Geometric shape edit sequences
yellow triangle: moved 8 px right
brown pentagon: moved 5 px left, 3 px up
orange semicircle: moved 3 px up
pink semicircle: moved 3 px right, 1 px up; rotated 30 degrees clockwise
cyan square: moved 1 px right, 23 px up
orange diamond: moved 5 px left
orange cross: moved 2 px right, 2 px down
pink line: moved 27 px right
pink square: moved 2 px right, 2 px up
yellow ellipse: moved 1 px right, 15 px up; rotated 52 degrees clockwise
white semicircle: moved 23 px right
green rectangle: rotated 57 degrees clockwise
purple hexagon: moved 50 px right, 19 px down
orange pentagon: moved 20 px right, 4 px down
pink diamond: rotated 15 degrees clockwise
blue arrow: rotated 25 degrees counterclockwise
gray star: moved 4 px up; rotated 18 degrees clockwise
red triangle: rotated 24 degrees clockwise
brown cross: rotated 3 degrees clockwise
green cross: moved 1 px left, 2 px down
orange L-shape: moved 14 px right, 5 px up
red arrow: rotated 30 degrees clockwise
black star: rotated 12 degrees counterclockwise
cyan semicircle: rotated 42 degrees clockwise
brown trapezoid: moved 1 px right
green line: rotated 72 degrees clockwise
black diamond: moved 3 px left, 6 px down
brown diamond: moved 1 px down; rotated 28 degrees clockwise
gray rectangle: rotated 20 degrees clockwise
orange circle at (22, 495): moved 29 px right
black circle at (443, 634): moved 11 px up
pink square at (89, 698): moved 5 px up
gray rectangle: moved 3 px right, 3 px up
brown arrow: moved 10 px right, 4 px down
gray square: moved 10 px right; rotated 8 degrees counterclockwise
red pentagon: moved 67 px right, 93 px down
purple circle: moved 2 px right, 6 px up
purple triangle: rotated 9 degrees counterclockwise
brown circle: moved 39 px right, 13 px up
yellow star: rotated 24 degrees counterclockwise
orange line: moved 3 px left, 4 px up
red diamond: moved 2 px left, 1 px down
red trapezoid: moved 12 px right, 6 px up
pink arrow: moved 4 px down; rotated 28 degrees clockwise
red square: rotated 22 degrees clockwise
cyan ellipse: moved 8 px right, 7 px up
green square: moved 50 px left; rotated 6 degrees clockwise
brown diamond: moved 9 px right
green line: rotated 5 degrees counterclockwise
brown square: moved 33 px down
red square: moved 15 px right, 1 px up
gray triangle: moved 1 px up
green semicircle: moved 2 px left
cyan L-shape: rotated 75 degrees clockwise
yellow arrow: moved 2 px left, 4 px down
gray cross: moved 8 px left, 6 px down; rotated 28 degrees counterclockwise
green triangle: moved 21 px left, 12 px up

> What you have to do
Using the data above, reproduce exactly the lines between those holding "orange semicircle: moved 3 px up" and "green cross: moved 1 px left, 2 px down", inclusive, and no others.

> Response box
orange semicircle: moved 3 px up
pink semicircle: moved 3 px right, 1 px up; rotated 30 degrees clockwise
cyan square: moved 1 px right, 23 px up
orange diamond: moved 5 px left
orange cross: moved 2 px right, 2 px down
pink line: moved 27 px right
pink square: moved 2 px right, 2 px up
yellow ellipse: moved 1 px right, 15 px up; rotated 52 degrees clockwise
white semicircle: moved 23 px right
green rectangle: rotated 57 degrees clockwise
purple hexagon: moved 50 px right, 19 px down
orange pentagon: moved 20 px right, 4 px down
pink diamond: rotated 15 degrees clockwise
blue arrow: rotated 25 degrees counterclockwise
gray star: moved 4 px up; rotated 18 degrees clockwise
red triangle: rotated 24 degrees clockwise
brown cross: rotated 3 degrees clockwise
green cross: moved 1 px left, 2 px down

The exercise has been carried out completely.